**EXERCISE REQUIREMENTS**.
State how many lines in the entries below contain the string "grace", matching case exactly, and reply with that number alone.

* start DATA SUPPLIED *

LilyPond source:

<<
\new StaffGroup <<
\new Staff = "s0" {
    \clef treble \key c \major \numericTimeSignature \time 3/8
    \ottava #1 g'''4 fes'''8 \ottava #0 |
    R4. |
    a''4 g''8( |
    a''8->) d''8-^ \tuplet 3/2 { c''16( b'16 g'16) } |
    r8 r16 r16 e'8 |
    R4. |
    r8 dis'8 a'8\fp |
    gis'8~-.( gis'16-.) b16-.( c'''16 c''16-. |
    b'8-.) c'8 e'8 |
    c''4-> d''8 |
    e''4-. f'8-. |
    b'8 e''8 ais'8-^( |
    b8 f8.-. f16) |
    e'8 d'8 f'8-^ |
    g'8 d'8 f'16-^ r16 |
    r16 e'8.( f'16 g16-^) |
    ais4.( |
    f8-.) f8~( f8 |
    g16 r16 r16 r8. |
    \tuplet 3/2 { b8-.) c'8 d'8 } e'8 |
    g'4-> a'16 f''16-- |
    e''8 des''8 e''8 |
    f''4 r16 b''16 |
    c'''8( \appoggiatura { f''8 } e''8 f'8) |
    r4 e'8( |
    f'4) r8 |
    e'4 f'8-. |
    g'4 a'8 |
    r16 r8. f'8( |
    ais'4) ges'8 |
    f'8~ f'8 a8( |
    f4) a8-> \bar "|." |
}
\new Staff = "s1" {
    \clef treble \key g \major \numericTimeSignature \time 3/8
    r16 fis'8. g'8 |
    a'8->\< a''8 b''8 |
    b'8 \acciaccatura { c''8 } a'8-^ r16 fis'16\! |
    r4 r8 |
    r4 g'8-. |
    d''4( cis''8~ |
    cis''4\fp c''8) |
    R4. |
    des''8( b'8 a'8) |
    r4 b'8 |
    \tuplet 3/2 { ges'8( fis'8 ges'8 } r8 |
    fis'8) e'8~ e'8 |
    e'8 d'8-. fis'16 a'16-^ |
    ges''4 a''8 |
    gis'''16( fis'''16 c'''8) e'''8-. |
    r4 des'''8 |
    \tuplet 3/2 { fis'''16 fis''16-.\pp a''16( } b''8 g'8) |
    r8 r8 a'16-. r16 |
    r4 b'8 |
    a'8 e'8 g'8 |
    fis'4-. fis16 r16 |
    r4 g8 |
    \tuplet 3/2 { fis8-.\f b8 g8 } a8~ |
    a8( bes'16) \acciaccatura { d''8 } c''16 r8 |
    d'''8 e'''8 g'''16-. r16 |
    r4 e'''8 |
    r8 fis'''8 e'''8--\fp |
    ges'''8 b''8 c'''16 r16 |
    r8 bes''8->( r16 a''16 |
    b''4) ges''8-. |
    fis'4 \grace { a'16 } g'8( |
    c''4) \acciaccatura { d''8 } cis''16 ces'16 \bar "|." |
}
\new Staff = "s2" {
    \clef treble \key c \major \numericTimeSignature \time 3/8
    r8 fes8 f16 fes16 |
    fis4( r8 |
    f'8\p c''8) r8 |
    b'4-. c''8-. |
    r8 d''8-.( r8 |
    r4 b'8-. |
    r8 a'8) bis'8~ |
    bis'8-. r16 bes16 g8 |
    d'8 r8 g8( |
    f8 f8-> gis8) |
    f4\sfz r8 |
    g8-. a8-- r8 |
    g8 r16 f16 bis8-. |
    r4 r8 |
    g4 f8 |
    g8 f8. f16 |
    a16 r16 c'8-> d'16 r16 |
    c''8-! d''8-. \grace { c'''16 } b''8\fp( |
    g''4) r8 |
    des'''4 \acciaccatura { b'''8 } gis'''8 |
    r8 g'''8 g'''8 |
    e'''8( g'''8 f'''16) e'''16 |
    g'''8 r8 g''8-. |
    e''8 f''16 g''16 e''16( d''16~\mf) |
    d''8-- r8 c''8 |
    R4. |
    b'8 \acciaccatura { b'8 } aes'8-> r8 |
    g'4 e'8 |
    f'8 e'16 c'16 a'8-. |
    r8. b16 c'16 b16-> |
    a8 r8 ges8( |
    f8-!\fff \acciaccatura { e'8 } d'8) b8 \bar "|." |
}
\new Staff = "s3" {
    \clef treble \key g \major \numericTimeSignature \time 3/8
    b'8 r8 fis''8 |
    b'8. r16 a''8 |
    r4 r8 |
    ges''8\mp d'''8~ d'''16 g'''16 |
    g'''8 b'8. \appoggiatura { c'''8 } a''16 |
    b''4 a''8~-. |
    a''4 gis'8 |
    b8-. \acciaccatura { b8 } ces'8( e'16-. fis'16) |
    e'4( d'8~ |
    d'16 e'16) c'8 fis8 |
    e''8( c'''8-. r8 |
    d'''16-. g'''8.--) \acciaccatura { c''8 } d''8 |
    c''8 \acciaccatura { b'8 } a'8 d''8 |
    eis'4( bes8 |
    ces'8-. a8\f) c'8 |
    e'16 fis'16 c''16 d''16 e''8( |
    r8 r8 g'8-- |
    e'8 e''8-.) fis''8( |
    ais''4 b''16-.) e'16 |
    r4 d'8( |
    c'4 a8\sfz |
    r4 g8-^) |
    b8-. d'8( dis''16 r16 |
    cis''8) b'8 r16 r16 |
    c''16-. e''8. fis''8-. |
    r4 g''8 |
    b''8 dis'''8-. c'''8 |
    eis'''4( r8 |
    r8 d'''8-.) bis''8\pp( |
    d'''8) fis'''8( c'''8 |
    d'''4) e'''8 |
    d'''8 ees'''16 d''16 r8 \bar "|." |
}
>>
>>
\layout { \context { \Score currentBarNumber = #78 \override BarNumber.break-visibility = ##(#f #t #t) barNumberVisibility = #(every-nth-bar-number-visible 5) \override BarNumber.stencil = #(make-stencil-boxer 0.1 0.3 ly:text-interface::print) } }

* end DATA SUPPLIED *

**WRITTEN SOLUTION**.
2